WHAT YOU SHOULD DO:
Could the data below be copied exactly, minus the pictures?

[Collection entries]

[Start of section]

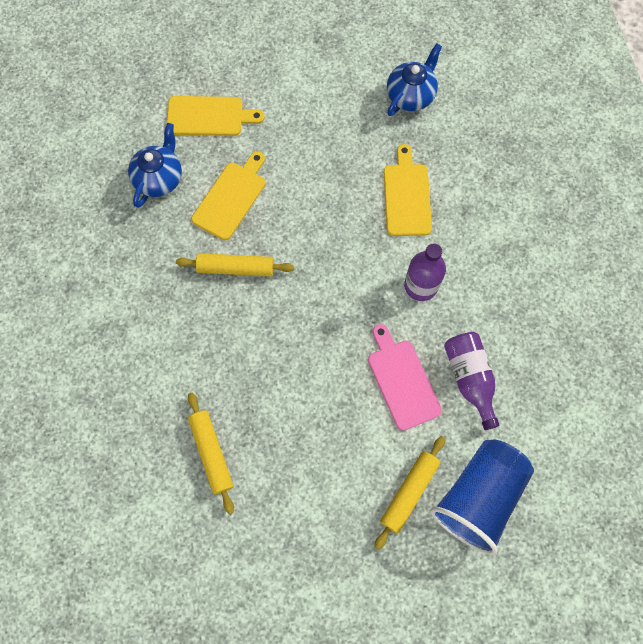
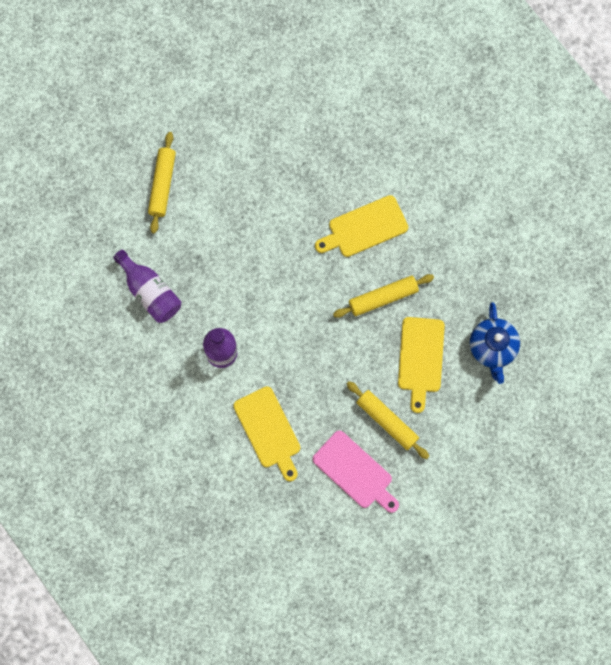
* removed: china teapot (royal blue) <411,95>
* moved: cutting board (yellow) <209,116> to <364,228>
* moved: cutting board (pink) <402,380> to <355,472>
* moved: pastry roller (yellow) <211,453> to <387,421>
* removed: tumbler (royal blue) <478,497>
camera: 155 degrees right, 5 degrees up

[End of section]

YOUR SOLUTION:
* removed: china teapot (royal blue) <411,95>
* moved: cutting board (yellow) <209,116> to <364,228>
* moved: cutting board (pink) <402,380> to <355,472>
* moved: pastry roller (yellow) <211,453> to <387,421>
* removed: tumbler (royal blue) <478,497>
camera: 155 degrees right, 5 degrees up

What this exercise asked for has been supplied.